* [Goal of the exercise]: Further down are entries; set down exactly and only the lines from the one with "grey brush: 4 -> 3" up to and including the one with "yellow cap: 7 -> 10", dropping each picture.

* [Material for this exercise]:
▶
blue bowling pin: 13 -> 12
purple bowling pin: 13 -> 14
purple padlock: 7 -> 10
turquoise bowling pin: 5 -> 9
◀
▶
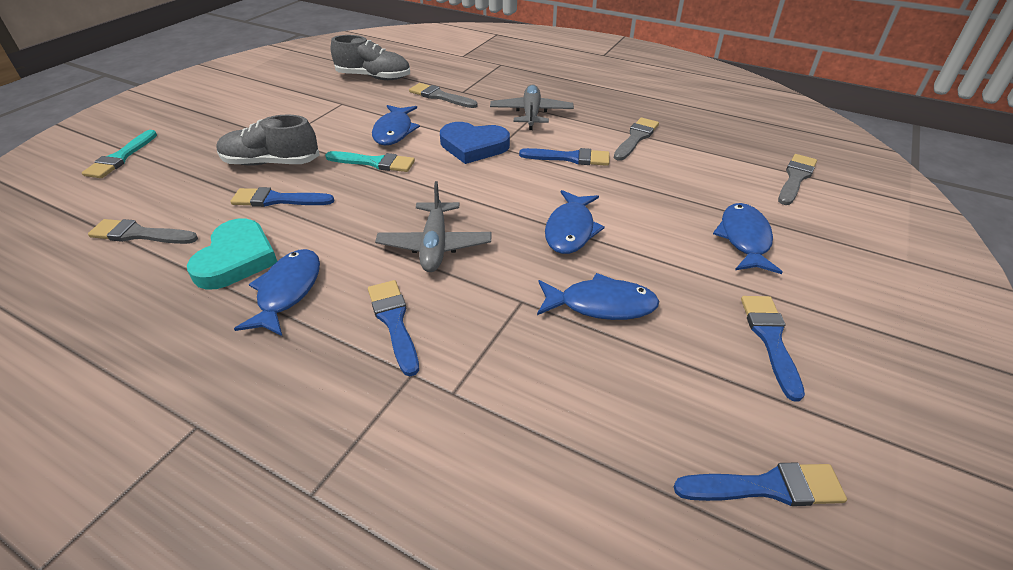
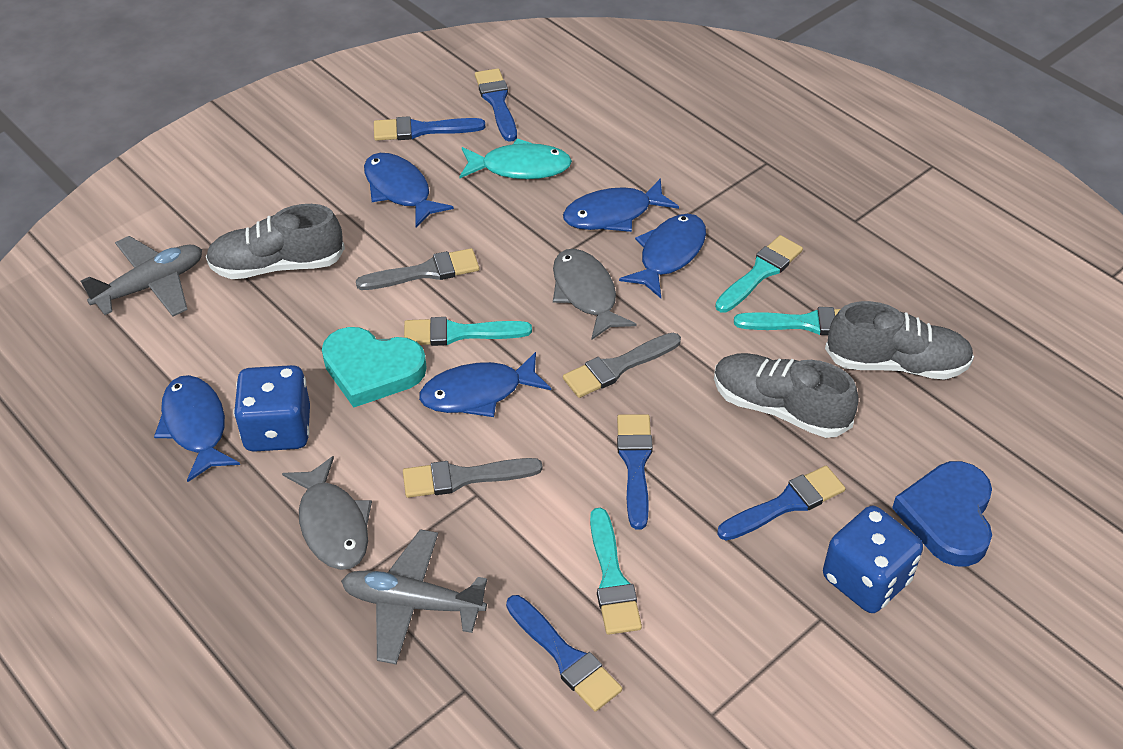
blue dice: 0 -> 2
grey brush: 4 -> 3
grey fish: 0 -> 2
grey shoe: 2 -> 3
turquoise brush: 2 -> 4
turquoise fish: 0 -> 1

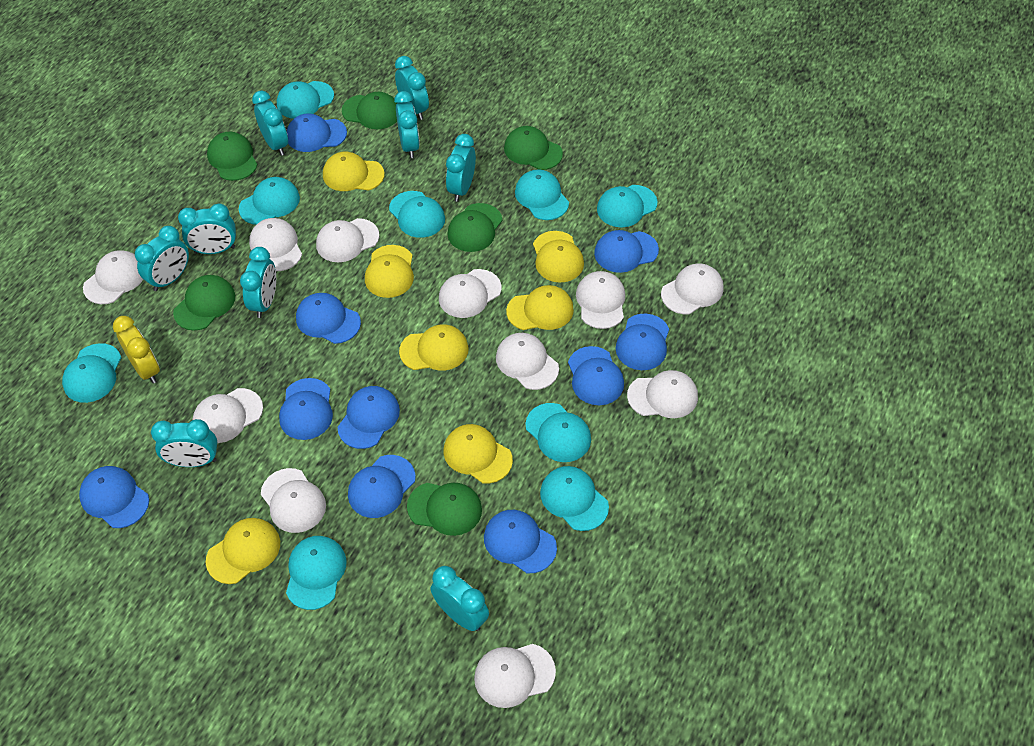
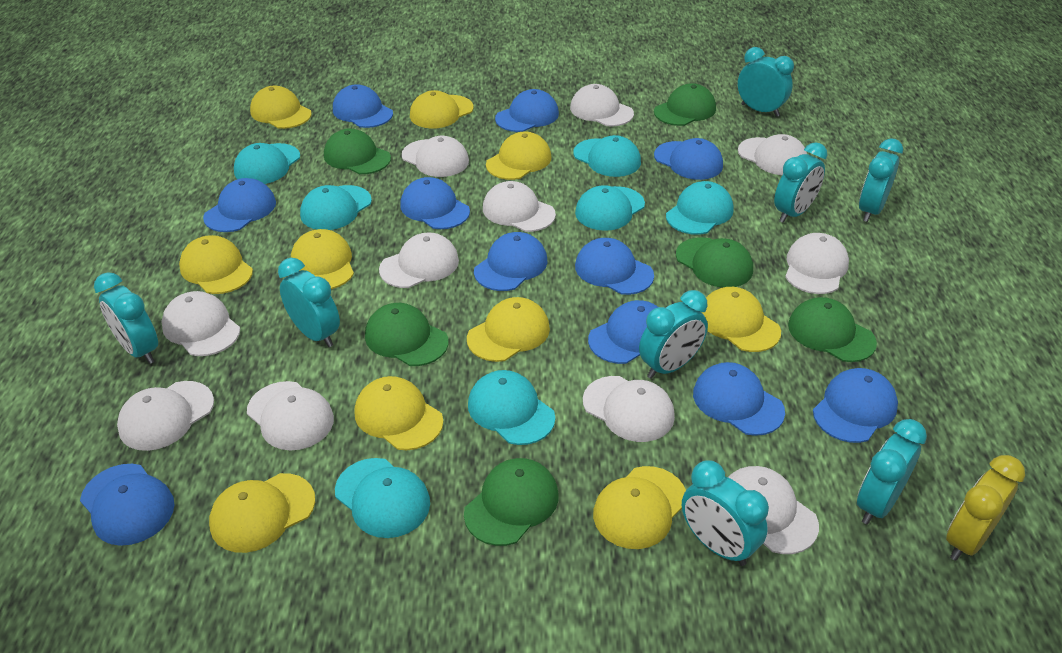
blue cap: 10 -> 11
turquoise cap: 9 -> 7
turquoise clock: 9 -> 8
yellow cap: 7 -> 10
◀
* [Answer to the problem]:
grey brush: 4 -> 3
grey fish: 0 -> 2
grey shoe: 2 -> 3
turquoise brush: 2 -> 4
turquoise fish: 0 -> 1

blue cap: 10 -> 11
turquoise cap: 9 -> 7
turquoise clock: 9 -> 8
yellow cap: 7 -> 10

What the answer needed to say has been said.